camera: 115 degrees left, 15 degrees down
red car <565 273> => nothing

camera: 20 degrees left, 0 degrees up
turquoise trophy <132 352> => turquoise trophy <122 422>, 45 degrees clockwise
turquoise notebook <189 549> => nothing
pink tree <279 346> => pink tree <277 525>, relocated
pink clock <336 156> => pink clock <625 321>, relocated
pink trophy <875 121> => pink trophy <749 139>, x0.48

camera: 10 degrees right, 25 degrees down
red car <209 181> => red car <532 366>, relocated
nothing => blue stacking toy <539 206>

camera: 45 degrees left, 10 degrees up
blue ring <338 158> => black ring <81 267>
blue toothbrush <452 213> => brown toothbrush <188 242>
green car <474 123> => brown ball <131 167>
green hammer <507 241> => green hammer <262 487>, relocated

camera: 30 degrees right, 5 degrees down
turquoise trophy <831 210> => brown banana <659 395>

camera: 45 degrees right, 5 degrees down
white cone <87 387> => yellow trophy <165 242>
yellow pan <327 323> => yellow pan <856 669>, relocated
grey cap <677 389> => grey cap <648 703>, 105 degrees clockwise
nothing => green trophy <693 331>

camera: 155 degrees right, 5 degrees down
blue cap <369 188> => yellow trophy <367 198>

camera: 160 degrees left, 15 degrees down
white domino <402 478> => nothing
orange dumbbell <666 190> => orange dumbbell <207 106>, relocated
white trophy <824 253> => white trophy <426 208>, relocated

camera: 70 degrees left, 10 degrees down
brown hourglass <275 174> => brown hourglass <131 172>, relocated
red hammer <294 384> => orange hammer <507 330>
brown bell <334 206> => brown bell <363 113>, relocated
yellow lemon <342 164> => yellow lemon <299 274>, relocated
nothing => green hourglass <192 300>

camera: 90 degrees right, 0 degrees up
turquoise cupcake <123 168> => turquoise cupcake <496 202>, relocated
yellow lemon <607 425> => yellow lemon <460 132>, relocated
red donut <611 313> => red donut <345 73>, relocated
####################
• _WHAT IS BEING ASKED_
Return each line from the data where the string "pink" can be found.

• _RESULT FOR THIS EXERCISE_
pink tree <279 346> => pink tree <277 525>, relocated
pink clock <336 156> => pink clock <625 321>, relocated
pink trophy <875 121> => pink trophy <749 139>, x0.48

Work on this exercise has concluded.